In the records below, find the line that contains "CN2 pin 2: N_7 -> GND" and the line that contains "C3: 4.7uF (plus", then retype exactly those two lines and every line between them.
### Data listing
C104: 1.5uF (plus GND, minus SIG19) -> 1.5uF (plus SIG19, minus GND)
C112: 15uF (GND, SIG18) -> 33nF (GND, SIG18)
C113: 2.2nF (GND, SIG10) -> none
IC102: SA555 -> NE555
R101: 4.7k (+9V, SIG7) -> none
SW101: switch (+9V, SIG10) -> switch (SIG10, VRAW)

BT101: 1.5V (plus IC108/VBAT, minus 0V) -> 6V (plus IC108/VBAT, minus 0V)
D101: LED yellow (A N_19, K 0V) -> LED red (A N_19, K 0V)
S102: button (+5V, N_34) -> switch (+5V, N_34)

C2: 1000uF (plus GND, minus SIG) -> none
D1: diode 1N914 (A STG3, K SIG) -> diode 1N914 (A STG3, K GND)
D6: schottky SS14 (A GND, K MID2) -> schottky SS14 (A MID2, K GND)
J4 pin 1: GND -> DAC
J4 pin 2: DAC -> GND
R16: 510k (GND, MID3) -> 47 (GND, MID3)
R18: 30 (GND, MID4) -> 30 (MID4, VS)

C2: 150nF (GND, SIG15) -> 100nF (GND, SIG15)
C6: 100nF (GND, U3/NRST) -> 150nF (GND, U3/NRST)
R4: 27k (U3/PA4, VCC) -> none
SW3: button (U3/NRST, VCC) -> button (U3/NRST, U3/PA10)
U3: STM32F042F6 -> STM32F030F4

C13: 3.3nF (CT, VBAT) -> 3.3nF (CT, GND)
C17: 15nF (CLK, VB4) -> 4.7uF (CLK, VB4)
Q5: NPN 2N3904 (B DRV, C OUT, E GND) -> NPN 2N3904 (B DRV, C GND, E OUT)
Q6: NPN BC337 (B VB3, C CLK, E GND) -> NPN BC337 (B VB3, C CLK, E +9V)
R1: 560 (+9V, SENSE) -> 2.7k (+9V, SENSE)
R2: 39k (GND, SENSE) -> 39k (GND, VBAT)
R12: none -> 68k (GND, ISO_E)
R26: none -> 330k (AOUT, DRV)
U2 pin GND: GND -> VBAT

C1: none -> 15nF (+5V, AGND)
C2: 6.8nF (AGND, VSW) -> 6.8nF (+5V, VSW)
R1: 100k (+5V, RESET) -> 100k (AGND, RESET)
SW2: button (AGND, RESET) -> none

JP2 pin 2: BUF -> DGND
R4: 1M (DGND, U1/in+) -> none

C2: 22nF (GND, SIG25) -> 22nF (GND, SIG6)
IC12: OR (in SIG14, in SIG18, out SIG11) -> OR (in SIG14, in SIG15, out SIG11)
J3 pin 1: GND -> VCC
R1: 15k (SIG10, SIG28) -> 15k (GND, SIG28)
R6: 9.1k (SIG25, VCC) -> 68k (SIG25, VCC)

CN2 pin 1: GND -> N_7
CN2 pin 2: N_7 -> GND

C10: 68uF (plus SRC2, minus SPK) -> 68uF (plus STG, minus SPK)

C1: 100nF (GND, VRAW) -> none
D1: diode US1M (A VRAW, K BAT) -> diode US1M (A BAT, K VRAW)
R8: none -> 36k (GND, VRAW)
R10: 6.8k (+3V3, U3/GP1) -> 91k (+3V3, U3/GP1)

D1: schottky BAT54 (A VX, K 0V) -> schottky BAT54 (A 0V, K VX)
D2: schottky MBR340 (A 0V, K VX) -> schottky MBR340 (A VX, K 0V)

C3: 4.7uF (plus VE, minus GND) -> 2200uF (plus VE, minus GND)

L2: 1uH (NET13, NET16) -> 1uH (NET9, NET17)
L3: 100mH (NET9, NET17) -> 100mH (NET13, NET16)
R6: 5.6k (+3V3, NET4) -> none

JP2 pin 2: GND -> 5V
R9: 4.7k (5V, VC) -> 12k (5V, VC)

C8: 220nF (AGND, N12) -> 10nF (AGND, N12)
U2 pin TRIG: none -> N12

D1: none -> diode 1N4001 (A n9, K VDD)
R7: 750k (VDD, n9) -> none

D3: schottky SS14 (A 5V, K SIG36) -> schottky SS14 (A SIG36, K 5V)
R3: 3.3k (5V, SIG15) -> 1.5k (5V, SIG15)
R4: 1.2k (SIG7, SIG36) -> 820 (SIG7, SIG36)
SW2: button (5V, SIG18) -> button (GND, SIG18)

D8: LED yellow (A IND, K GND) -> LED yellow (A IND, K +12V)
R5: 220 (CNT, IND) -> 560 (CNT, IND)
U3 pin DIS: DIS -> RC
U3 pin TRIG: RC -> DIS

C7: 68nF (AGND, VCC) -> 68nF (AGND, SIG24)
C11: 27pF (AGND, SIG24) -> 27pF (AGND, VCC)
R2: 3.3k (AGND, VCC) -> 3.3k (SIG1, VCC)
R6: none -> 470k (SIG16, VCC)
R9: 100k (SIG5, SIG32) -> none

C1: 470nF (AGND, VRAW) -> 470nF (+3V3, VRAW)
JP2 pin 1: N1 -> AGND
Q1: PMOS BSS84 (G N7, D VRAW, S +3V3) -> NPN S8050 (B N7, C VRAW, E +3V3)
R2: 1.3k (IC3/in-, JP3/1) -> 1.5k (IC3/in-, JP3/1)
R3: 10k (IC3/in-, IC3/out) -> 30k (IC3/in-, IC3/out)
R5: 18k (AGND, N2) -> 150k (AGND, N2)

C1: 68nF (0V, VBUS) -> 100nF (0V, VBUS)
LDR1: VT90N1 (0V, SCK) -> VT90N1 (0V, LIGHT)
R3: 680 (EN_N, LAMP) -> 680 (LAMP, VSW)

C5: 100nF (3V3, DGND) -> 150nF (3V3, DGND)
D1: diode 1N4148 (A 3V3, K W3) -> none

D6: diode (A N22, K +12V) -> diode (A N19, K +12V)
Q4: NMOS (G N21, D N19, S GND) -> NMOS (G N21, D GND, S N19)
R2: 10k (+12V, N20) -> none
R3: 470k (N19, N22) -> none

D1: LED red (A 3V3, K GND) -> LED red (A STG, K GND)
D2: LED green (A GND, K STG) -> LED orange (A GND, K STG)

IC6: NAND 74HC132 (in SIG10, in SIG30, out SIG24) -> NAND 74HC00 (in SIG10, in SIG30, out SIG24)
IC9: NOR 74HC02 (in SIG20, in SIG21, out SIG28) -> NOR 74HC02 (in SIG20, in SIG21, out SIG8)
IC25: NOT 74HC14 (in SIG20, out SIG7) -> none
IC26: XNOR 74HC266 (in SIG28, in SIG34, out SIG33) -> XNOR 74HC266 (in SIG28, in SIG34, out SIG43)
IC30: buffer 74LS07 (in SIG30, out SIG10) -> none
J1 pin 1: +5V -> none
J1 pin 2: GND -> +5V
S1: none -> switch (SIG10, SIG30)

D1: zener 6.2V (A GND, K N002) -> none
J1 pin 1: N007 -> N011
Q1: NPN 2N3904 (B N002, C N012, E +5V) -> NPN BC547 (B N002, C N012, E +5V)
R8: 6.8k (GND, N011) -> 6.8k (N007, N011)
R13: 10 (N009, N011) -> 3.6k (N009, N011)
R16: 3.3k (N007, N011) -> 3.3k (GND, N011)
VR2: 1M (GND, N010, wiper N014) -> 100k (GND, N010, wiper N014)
######
• _Answer space_
CN2 pin 2: N_7 -> GND

C10: 68uF (plus SRC2, minus SPK) -> 68uF (plus STG, minus SPK)

C1: 100nF (GND, VRAW) -> none
D1: diode US1M (A VRAW, K BAT) -> diode US1M (A BAT, K VRAW)
R8: none -> 36k (GND, VRAW)
R10: 6.8k (+3V3, U3/GP1) -> 91k (+3V3, U3/GP1)

D1: schottky BAT54 (A VX, K 0V) -> schottky BAT54 (A 0V, K VX)
D2: schottky MBR340 (A 0V, K VX) -> schottky MBR340 (A VX, K 0V)

C3: 4.7uF (plus VE, minus GND) -> 2200uF (plus VE, minus GND)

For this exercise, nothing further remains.